▶ _What you will do_: Return only the lines of the listing below that run from the line with "yellow brick C4 level 1 -> none" through the line with "grey brick G1", both ends included, exactly as written.

▶ _Data for the task_:
##########
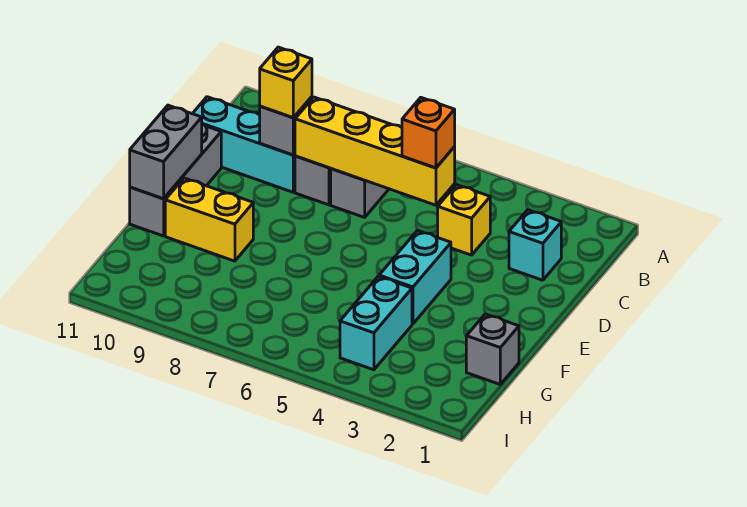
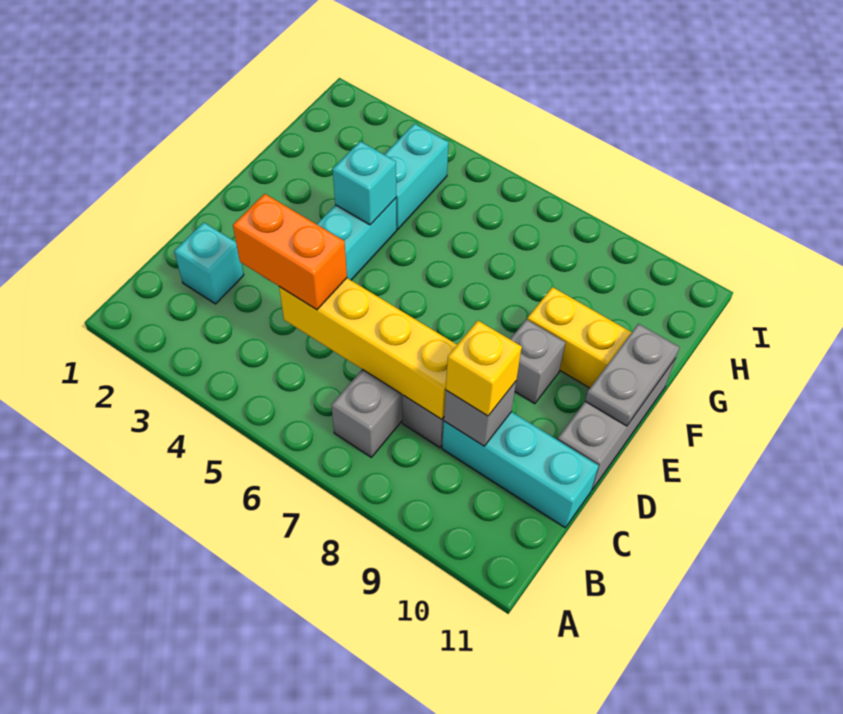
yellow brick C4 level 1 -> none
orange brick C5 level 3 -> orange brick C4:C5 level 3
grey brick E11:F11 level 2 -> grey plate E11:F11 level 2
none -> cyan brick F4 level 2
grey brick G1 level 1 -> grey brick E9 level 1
##########
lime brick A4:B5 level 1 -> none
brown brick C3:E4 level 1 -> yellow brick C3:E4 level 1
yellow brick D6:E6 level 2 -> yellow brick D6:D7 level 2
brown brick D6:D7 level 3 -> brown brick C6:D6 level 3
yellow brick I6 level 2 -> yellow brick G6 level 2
##########
▶ _Exercise solution_:
yellow brick C4 level 1 -> none
orange brick C5 level 3 -> orange brick C4:C5 level 3
grey brick E11:F11 level 2 -> grey plate E11:F11 level 2
none -> cyan brick F4 level 2
grey brick G1 level 1 -> grey brick E9 level 1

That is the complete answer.